+++ AVAILABLE DATA +++

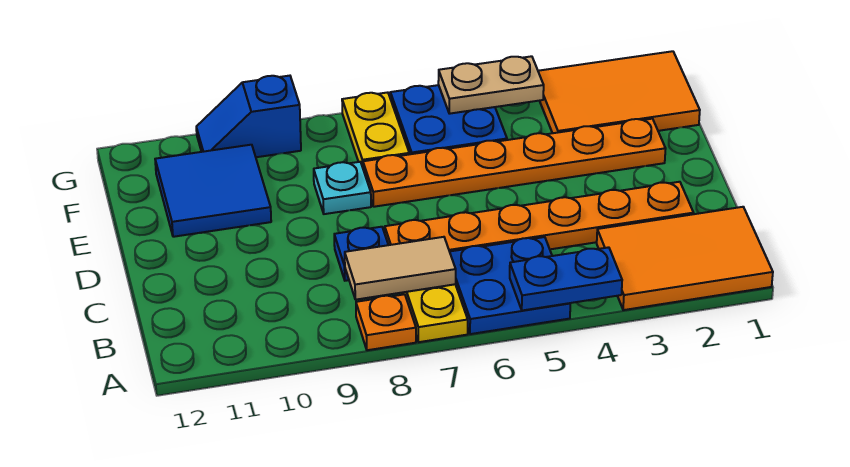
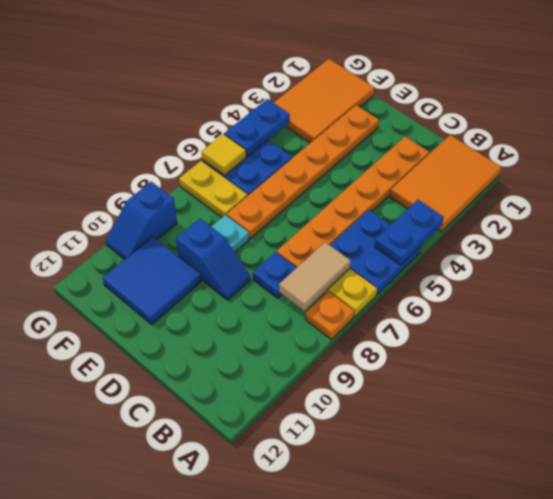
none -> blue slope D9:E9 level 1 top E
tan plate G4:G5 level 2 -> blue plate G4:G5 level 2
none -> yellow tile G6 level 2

+++
+++ AVAILABLE DATA +++

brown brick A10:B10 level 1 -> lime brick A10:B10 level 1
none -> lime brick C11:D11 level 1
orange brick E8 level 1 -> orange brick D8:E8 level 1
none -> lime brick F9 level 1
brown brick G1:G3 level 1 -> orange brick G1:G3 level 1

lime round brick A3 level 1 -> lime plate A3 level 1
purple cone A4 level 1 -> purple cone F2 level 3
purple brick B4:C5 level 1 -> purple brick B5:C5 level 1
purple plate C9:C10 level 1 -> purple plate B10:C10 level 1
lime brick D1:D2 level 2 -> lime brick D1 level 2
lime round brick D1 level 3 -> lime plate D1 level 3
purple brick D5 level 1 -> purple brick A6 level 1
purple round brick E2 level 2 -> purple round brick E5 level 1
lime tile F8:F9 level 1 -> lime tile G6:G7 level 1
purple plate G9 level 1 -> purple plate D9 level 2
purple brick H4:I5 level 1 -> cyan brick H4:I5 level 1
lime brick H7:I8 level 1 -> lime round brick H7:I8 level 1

+++

— EXERCISE PROMPT —
Working from the material above, retype exactly the lines from the one with "none -> blue slope D9:E9 level 1 top E" through the one with "none -> yellow tile G6 level 2", both included, and only those lines.

— TASK RESPONSE —
none -> blue slope D9:E9 level 1 top E
tan plate G4:G5 level 2 -> blue plate G4:G5 level 2
none -> yellow tile G6 level 2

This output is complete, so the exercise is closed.